Problem statement:
Output the listing verbatim, leaving out every picture.

=== The data ===

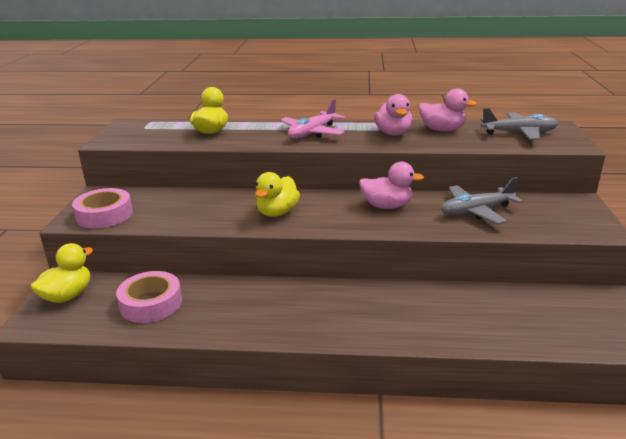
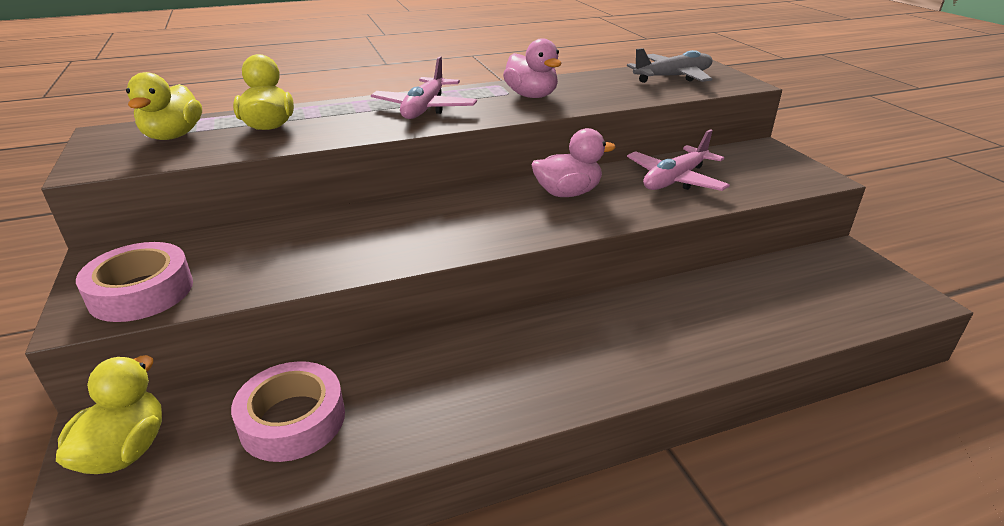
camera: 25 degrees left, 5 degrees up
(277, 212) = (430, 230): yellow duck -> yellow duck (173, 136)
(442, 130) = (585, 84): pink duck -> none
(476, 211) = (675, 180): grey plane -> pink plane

===

Completed exercise:
camera: 25 degrees left, 5 degrees up
(277, 212) = (430, 230): yellow duck -> yellow duck (173, 136)
(442, 130) = (585, 84): pink duck -> none
(476, 211) = (675, 180): grey plane -> pink plane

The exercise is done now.